• MATERIAL TO PROCESS
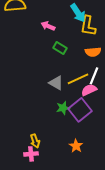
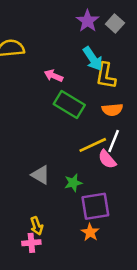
green rectangle: (60, 48) -> (69, 104), size x1.6
gray triangle: (56, 83) -> (41, 175), moved
pink semicircle: (89, 90) -> (107, 159), turned -105
purple square: (80, 110) -> (95, 206), moved, turned 30

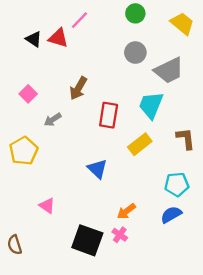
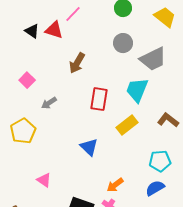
brown arrow: (78, 88) -> (77, 63), moved
brown L-shape: (186, 139) -> (168, 120), turned -45

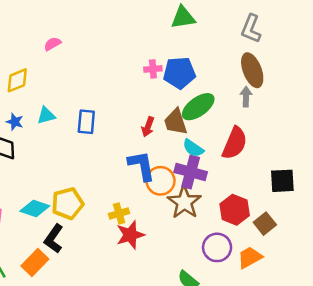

• THE TASK
Return solely the count of lines in the data above in which the word "turned" occurs.

• RESPONSE
3